Activity:
Without any alteration, retype the records that appear below.

*** Data for this exercise ***

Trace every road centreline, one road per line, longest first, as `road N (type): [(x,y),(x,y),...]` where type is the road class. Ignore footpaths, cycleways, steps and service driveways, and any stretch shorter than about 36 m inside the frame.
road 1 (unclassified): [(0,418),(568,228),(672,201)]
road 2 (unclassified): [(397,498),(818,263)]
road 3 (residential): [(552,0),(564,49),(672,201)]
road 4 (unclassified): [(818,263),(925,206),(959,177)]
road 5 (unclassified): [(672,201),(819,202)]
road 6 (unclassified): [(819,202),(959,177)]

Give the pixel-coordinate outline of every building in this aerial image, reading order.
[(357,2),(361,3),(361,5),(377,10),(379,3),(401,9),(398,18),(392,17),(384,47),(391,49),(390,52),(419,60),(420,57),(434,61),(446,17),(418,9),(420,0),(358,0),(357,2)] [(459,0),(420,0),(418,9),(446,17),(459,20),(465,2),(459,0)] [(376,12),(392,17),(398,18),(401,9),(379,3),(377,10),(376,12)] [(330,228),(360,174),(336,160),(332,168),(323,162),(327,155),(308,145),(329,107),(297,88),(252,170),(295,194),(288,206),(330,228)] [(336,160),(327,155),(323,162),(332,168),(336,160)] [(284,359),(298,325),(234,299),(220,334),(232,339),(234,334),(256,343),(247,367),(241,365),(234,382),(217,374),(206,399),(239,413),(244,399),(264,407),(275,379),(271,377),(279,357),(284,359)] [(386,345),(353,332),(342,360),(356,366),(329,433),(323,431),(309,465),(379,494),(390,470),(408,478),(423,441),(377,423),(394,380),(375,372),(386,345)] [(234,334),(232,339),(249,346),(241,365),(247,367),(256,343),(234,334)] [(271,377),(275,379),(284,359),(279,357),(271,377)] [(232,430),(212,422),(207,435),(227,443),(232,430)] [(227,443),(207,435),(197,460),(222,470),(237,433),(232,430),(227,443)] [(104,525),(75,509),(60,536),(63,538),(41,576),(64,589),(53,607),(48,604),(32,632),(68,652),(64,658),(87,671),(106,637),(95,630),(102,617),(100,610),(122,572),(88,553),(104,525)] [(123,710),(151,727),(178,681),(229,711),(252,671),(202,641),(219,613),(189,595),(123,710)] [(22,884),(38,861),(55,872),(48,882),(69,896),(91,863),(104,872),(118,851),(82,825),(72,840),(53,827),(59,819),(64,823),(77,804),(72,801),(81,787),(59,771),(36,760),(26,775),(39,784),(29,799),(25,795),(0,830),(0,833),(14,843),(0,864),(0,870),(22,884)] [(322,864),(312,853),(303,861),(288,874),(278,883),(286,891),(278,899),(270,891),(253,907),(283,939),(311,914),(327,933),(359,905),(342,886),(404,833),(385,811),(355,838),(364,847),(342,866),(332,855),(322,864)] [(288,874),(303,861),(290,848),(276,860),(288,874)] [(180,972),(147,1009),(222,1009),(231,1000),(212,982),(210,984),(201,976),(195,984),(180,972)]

*** End of Data for this exercise ***

Solved exercise:
Trace every road centreline, one road per line, longest first, as `road N (type): [(x,y),(x,y),...]` where type is the road class. Ignore footpaths, cycleways, steps and service driveways, and any stretch shorter than about 36 m inside the frame.
road 1 (unclassified): [(0,418),(568,228),(672,201)]
road 2 (unclassified): [(397,498),(818,263)]
road 3 (residential): [(552,0),(564,49),(672,201)]
road 4 (unclassified): [(818,263),(925,206),(959,177)]
road 5 (unclassified): [(672,201),(819,202)]
road 6 (unclassified): [(819,202),(959,177)]

Give the pixel-coordinate outline of every building in this aerial image, reading order.
[(357,2),(361,3),(361,5),(377,10),(379,3),(401,9),(398,18),(392,17),(384,47),(391,49),(390,52),(419,60),(420,57),(434,61),(446,17),(418,9),(420,0),(358,0),(357,2)] [(459,0),(420,0),(418,9),(446,17),(459,20),(465,2),(459,0)] [(376,12),(392,17),(398,18),(401,9),(379,3),(377,10),(376,12)] [(330,228),(360,174),(336,160),(332,168),(323,162),(327,155),(308,145),(329,107),(297,88),(252,170),(295,194),(288,206),(330,228)] [(336,160),(327,155),(323,162),(332,168),(336,160)] [(284,359),(298,325),(234,299),(220,334),(232,339),(234,334),(256,343),(247,367),(241,365),(234,382),(217,374),(206,399),(239,413),(244,399),(264,407),(275,379),(271,377),(279,357),(284,359)] [(386,345),(353,332),(342,360),(356,366),(329,433),(323,431),(309,465),(379,494),(390,470),(408,478),(423,441),(377,423),(394,380),(375,372),(386,345)] [(234,334),(232,339),(249,346),(241,365),(247,367),(256,343),(234,334)] [(271,377),(275,379),(284,359),(279,357),(271,377)] [(232,430),(212,422),(207,435),(227,443),(232,430)] [(227,443),(207,435),(197,460),(222,470),(237,433),(232,430),(227,443)] [(104,525),(75,509),(60,536),(63,538),(41,576),(64,589),(53,607),(48,604),(32,632),(68,652),(64,658),(87,671),(106,637),(95,630),(102,617),(100,610),(122,572),(88,553),(104,525)] [(123,710),(151,727),(178,681),(229,711),(252,671),(202,641),(219,613),(189,595),(123,710)] [(22,884),(38,861),(55,872),(48,882),(69,896),(91,863),(104,872),(118,851),(82,825),(72,840),(53,827),(59,819),(64,823),(77,804),(72,801),(81,787),(59,771),(36,760),(26,775),(39,784),(29,799),(25,795),(0,830),(0,833),(14,843),(0,864),(0,870),(22,884)] [(322,864),(312,853),(303,861),(288,874),(278,883),(286,891),(278,899),(270,891),(253,907),(283,939),(311,914),(327,933),(359,905),(342,886),(404,833),(385,811),(355,838),(364,847),(342,866),(332,855),(322,864)] [(288,874),(303,861),(290,848),(276,860),(288,874)] [(180,972),(147,1009),(222,1009),(231,1000),(212,982),(210,984),(201,976),(195,984),(180,972)]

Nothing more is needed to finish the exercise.